● Source records

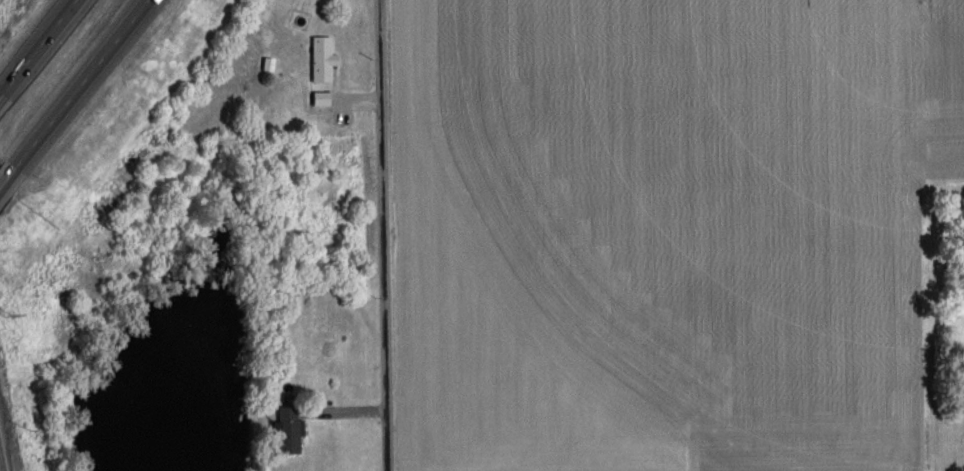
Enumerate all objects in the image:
road: (36, 47)
building: (321, 59)
road: (79, 84)
building: (320, 100)
road: (6, 175)
road: (385, 235)
building: (288, 437)
railway: (1, 465)

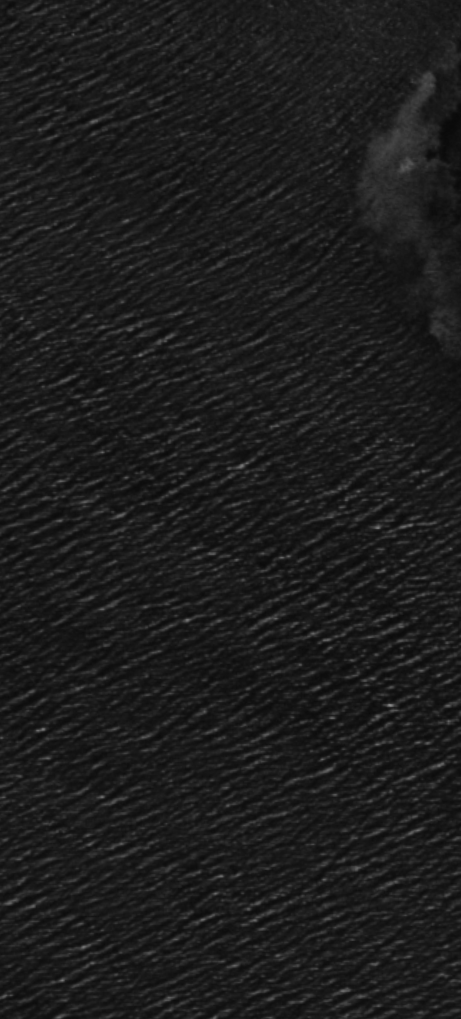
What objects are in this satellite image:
river: (145, 754)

● Brief
Please repeat each record exactly and keep every picture out of the copy.

● Task answer
Enumerate all objects in the image:
road: (36, 47)
building: (321, 59)
road: (79, 84)
building: (320, 100)
road: (6, 175)
road: (385, 235)
building: (288, 437)
railway: (1, 465)

What objects are in this satellite image:
river: (145, 754)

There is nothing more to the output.